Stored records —
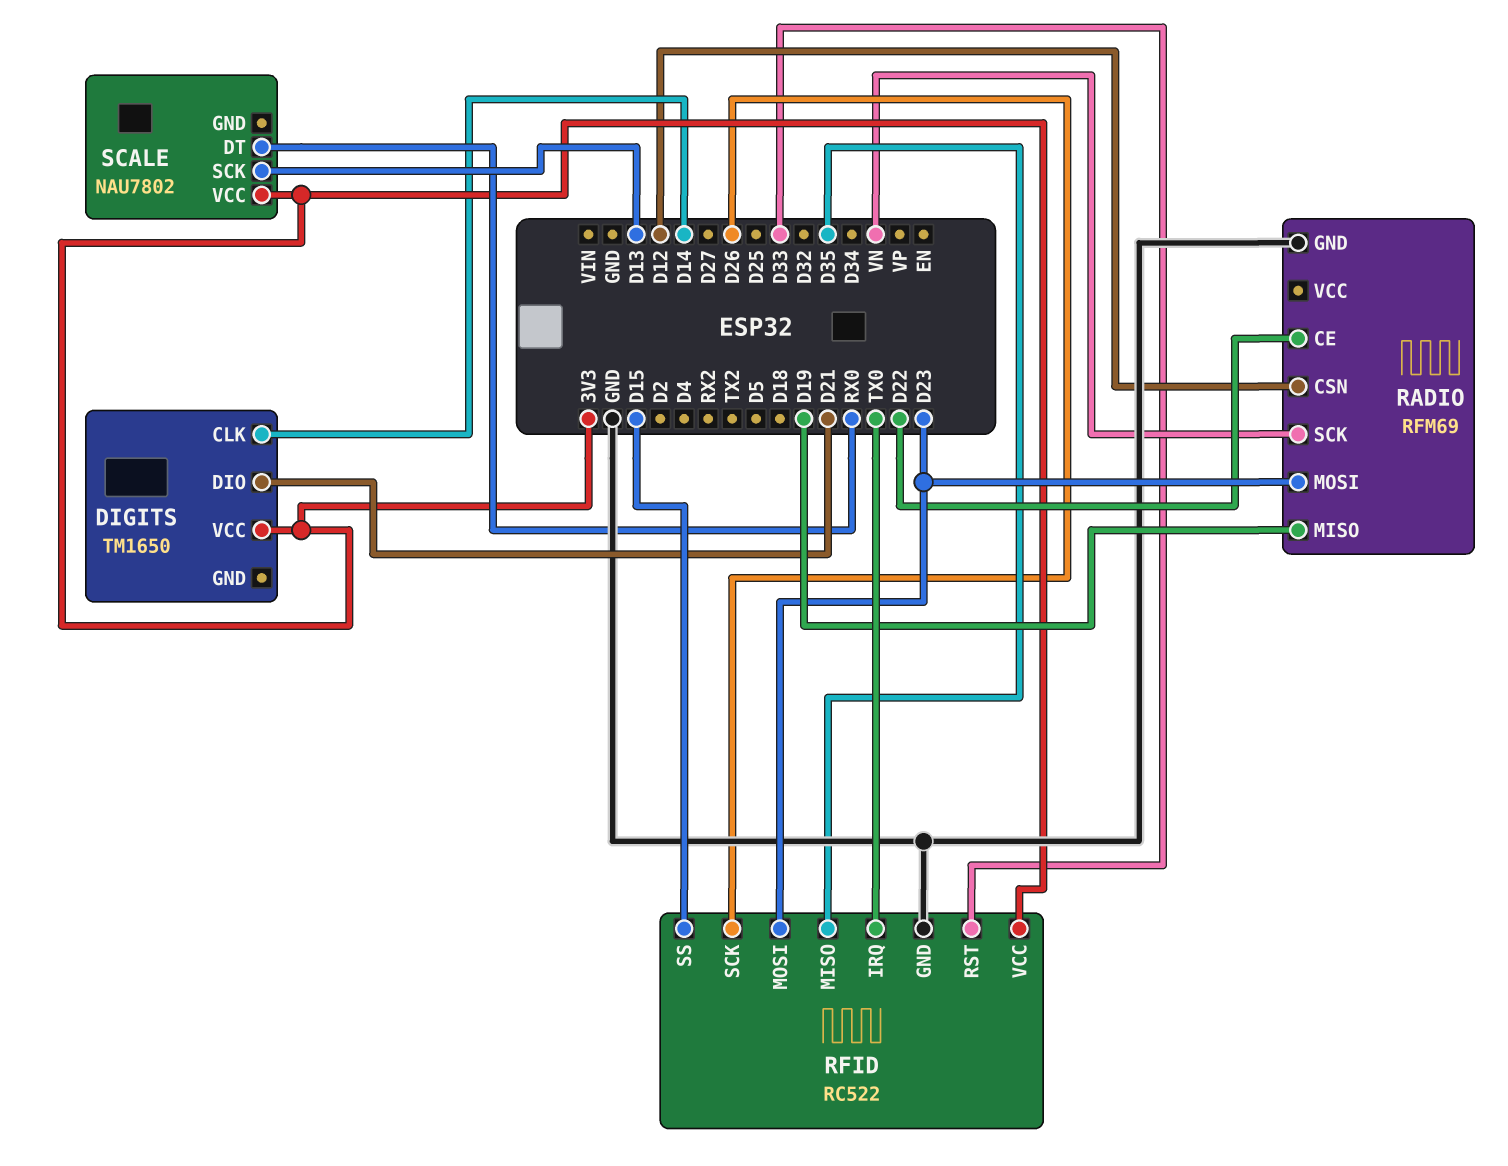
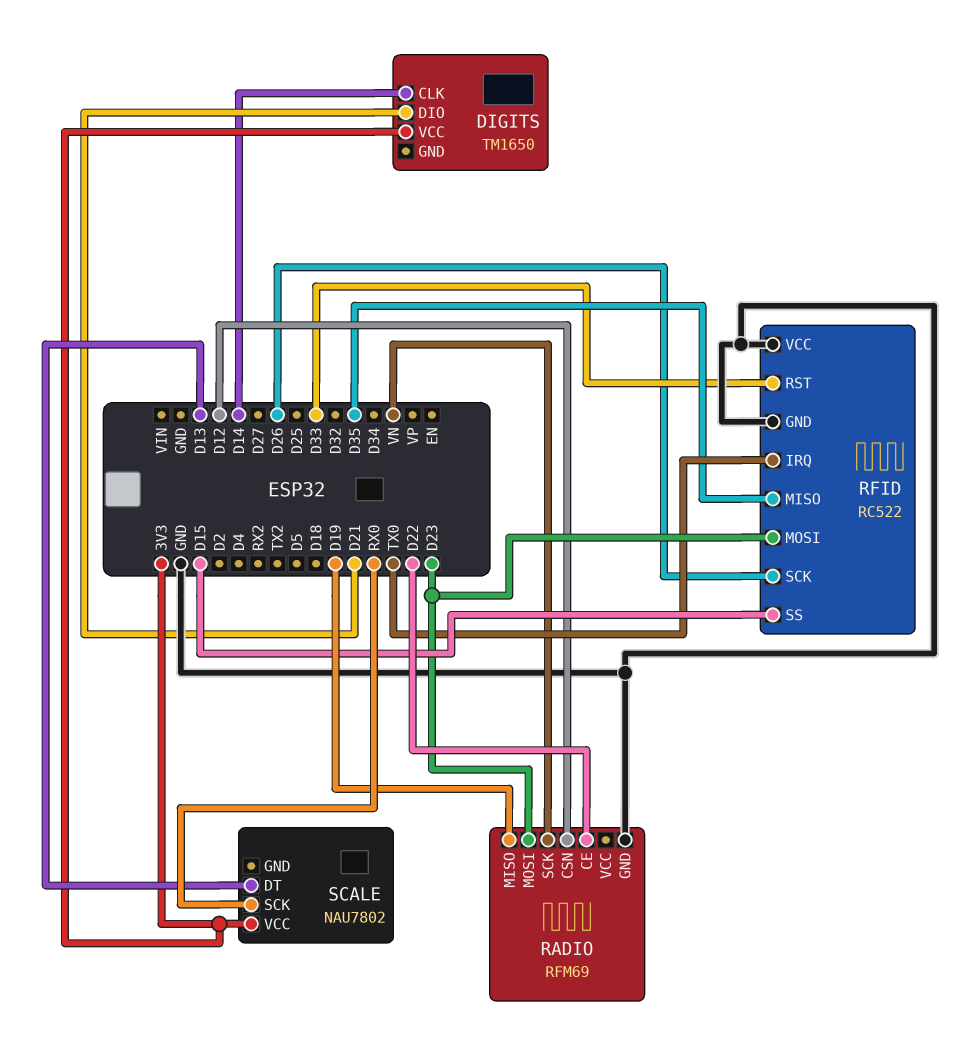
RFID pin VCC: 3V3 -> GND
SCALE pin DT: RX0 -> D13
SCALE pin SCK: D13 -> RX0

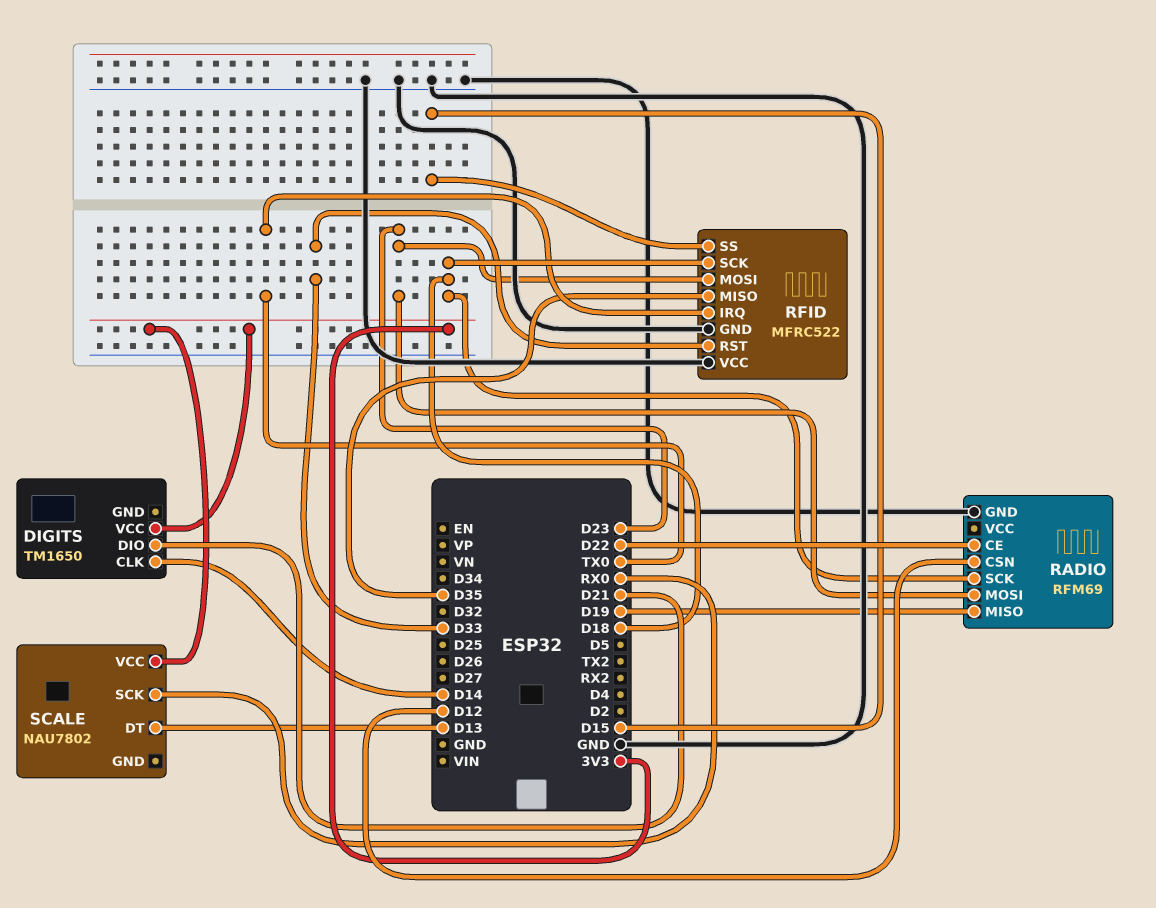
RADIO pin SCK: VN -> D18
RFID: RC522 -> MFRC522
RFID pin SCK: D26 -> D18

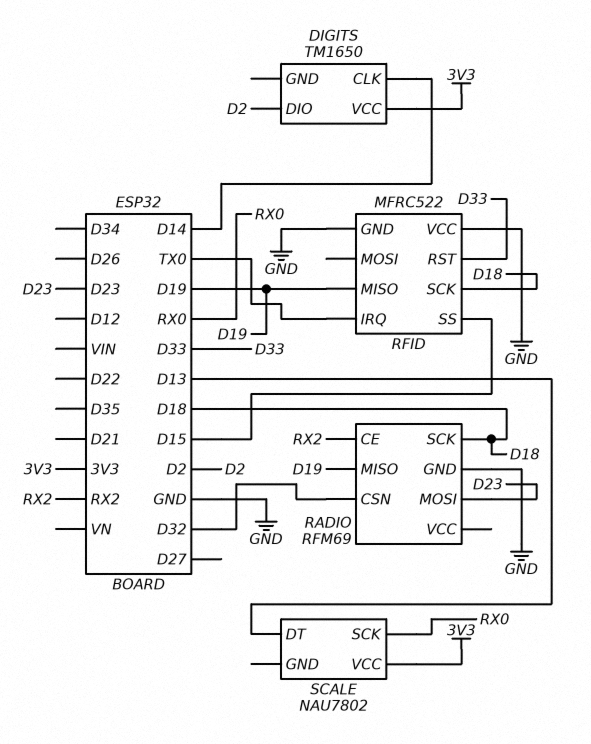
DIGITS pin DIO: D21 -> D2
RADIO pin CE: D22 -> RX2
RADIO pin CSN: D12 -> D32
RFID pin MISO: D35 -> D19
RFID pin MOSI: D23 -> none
* * *
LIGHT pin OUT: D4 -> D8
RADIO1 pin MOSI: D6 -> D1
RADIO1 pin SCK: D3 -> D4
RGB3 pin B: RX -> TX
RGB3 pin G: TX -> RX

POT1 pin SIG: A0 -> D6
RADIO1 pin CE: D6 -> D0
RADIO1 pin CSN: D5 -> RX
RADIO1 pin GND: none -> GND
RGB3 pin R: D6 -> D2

EXERCISE — In the entries above, find the line with "RFID pin VCC: 3V3 -> GND" and the line with "RFID pin MOSI: D23 -> none". Write out exactly those two lines and every line between them, pictures excluded.

RESULT FOR THIS TASK —
RFID pin VCC: 3V3 -> GND
SCALE pin DT: RX0 -> D13
SCALE pin SCK: D13 -> RX0

RADIO pin SCK: VN -> D18
RFID: RC522 -> MFRC522
RFID pin SCK: D26 -> D18

DIGITS pin DIO: D21 -> D2
RADIO pin CE: D22 -> RX2
RADIO pin CSN: D12 -> D32
RFID pin MISO: D35 -> D19
RFID pin MOSI: D23 -> none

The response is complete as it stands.